### Task brief
The answer must reproduce all of the data below exactly and contain no images.

### Task input
▼▼▼

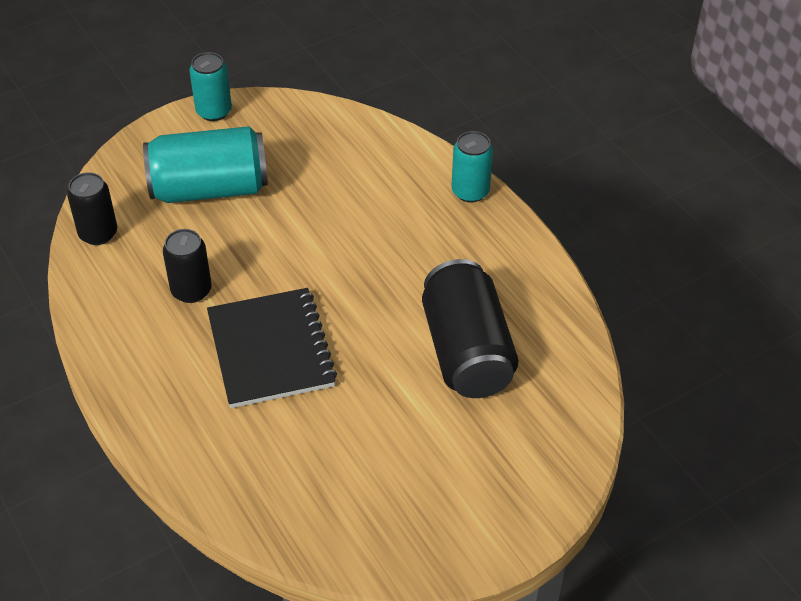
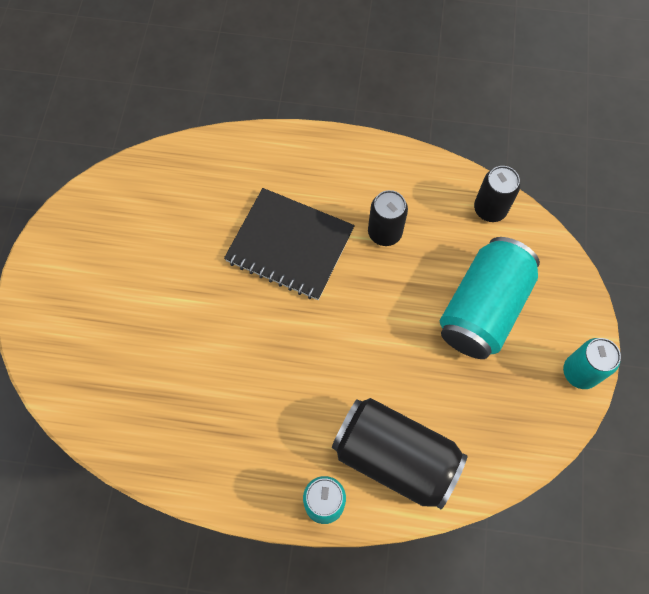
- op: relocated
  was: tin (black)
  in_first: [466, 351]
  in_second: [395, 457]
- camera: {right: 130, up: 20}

▲▲▲

### Response box
- op: relocated
  was: tin (black)
  in_first: [466, 351]
  in_second: [395, 457]
- camera: {right: 130, up: 20}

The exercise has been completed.